- **WORK TO DO**: Find every line in the records below that contains the word "when", matching case exactly, and copy each of those lines.

(Some records)
::::::::::

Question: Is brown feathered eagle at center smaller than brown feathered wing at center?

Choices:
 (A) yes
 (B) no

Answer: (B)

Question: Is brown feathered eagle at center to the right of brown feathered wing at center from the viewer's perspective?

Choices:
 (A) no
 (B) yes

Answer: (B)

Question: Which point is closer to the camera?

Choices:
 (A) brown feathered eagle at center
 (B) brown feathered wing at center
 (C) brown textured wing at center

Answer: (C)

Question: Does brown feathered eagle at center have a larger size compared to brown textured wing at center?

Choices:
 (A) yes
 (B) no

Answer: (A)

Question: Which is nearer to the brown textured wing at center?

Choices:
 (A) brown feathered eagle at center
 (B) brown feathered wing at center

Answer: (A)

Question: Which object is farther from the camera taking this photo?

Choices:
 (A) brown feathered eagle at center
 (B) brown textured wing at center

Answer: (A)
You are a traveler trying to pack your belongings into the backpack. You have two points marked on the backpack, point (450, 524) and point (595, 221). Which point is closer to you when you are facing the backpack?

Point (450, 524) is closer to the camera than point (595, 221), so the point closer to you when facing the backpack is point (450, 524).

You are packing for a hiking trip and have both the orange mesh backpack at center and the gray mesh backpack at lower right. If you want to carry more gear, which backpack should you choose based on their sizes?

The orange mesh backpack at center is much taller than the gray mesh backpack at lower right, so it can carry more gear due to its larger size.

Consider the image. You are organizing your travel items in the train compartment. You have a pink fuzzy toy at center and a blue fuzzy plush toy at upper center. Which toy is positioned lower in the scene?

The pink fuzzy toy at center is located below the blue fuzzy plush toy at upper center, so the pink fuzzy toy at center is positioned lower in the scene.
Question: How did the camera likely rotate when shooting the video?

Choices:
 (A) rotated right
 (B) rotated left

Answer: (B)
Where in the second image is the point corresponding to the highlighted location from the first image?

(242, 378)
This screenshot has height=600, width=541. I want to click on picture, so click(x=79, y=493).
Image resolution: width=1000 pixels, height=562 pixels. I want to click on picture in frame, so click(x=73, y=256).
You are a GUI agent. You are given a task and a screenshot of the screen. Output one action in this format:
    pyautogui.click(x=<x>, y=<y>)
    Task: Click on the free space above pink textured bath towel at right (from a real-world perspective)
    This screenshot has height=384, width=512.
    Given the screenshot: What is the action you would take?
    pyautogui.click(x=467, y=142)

::::::::::

- **ANSWER FOR THE TASK**:
You are a traveler trying to pack your belongings into the backpack. You have two points marked on the backpack, point (450, 524) and point (595, 221). Which point is closer to you when you are facing the backpack?
Point (450, 524) is closer to the camera than point (595, 221), so the point closer to you when facing the backpack is point (450, 524).
Question: How did the camera likely rotate when shooting the video?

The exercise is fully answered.